* Required action
Extract exactly the range of lines bounded by the line containing "tan brick K6:K9" and the final line of the listing, both ends included, and no other lines.

* Dataset content
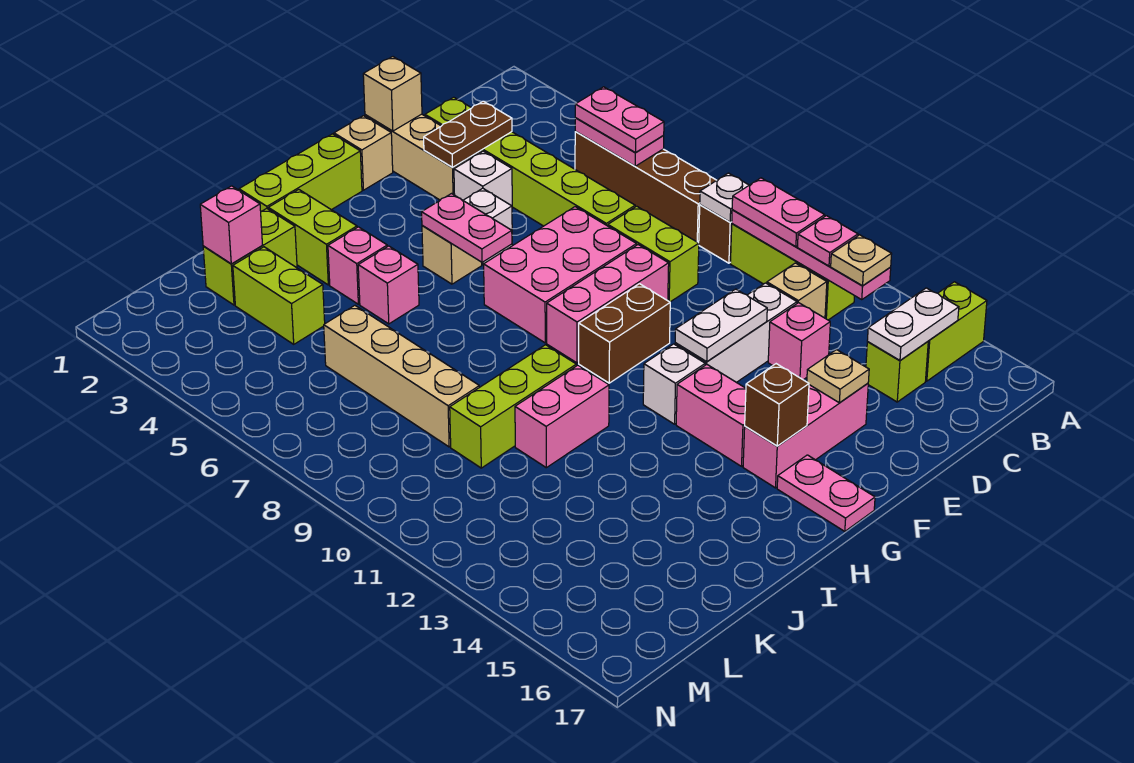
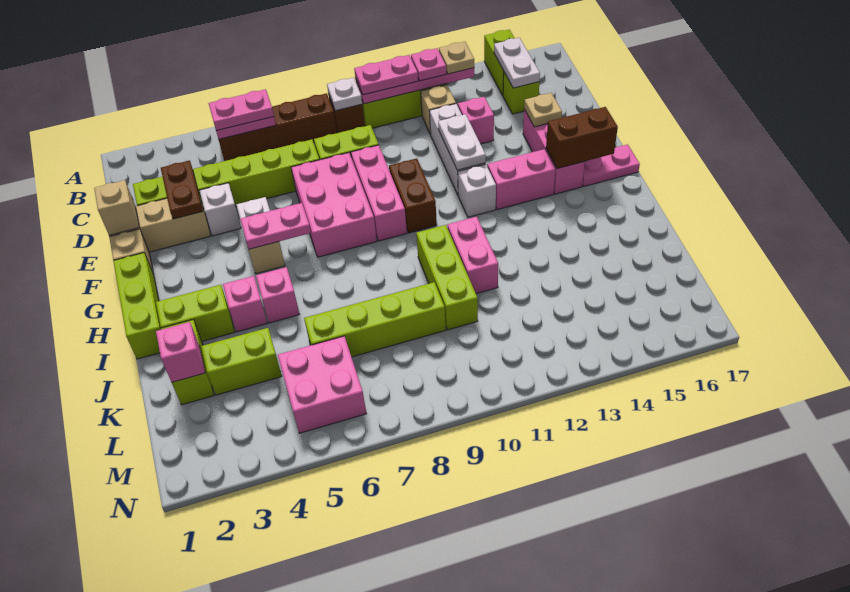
brown brick G15 level 2 -> brown brick G15:G16 level 2
tan brick K6:K9 level 1 -> lime brick K6:K9 level 1
none -> pink brick L5:M6 level 1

* Task result
tan brick K6:K9 level 1 -> lime brick K6:K9 level 1
none -> pink brick L5:M6 level 1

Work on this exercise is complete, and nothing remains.